What you need to do:
Leave the pictures out and return every line below exactly.

[Coordinate mapping data]

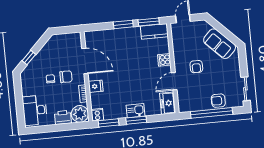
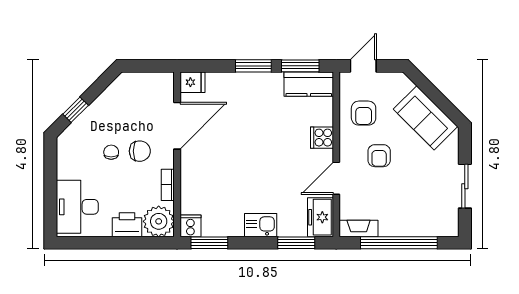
door: (85, 61) -> (177, 126), hinge flipped
fridge: (96, 86) -> (192, 82), moved
sliding door: (245, 89) -> (465, 186), moved
armchair: (218, 101) -> (364, 113), moved, turned -90
fireplace: (189, 107) -> (359, 229), added
window: (136, 120) -> (296, 243), moved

Your solution:
door: (85, 61) -> (177, 126), hinge flipped
fridge: (96, 86) -> (192, 82), moved
sliding door: (245, 89) -> (465, 186), moved
armchair: (218, 101) -> (364, 113), moved, turned -90
fireplace: (189, 107) -> (359, 229), added
window: (136, 120) -> (296, 243), moved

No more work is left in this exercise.